All lines ahead of the one containing "white bowling pin: [404,347,443,411]" are to be left out; that line and each one after it, through the end of the records below, are to be duplicated exactly.

● EXTRACTED DATA
————

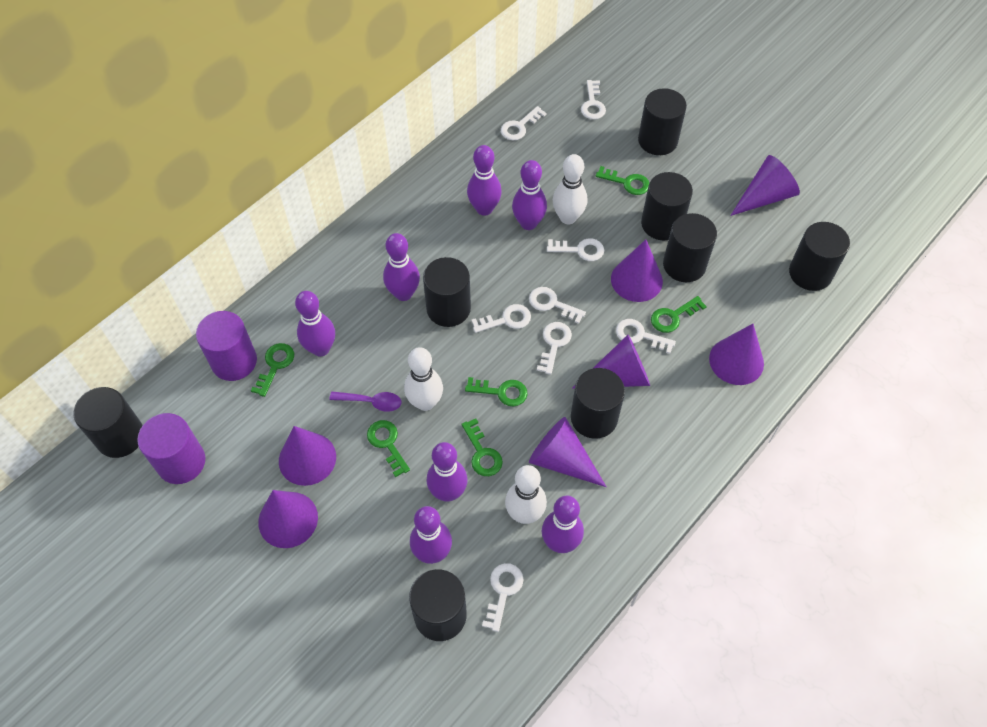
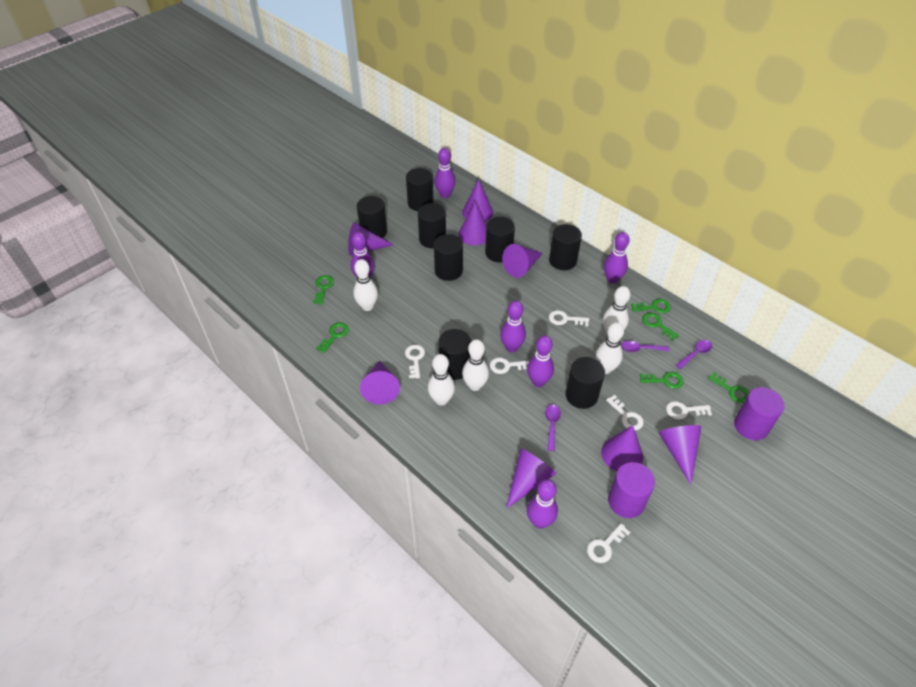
purple bowling pin: [295,291,335,356] [383,233,420,301] [410,506,452,564] [427,442,468,502] [467,145,502,216] [512,160,547,230] [542,496,584,553] = 7 -> [351,232,375,278] [434,148,456,198] [500,301,526,352] [527,335,554,387] [527,479,558,528] [604,232,630,284] = 6
purple cone: [258,490,318,548] [279,426,336,486] [529,417,606,487] [572,335,650,389] [611,239,663,302] [709,324,764,385] [730,155,800,216] = 7 -> [348,223,394,256] [360,361,400,405] [458,202,486,245] [462,179,493,222] [502,244,543,278] [506,449,556,509] [601,425,643,471] [659,425,701,485] = 8
purple spoon: [329,391,401,412] = 1 -> [545,404,561,451] [621,341,670,352] [676,340,712,369] = 3
white bowling pin: [404,347,443,411] [505,465,547,524] [553,154,587,224] = 3 -> [353,259,378,311] [428,354,455,406] [462,339,489,391] [596,322,624,374] [603,286,630,336] = 5
white key: [471,304,531,333] [482,563,523,632] [501,106,546,140] [529,287,586,324] [537,322,572,375] [547,238,604,261] [581,80,606,120] [616,319,676,354] = 8 -> [405,344,425,379] [490,357,530,374] [549,310,589,326] [587,523,631,563] [606,395,644,430] [666,401,712,419] = 6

————

● OUTPUT BELOW
white bowling pin: [404,347,443,411] [505,465,547,524] [553,154,587,224] = 3 -> [353,259,378,311] [428,354,455,406] [462,339,489,391] [596,322,624,374] [603,286,630,336] = 5
white key: [471,304,531,333] [482,563,523,632] [501,106,546,140] [529,287,586,324] [537,322,572,375] [547,238,604,261] [581,80,606,120] [616,319,676,354] = 8 -> [405,344,425,379] [490,357,530,374] [549,310,589,326] [587,523,631,563] [606,395,644,430] [666,401,712,419] = 6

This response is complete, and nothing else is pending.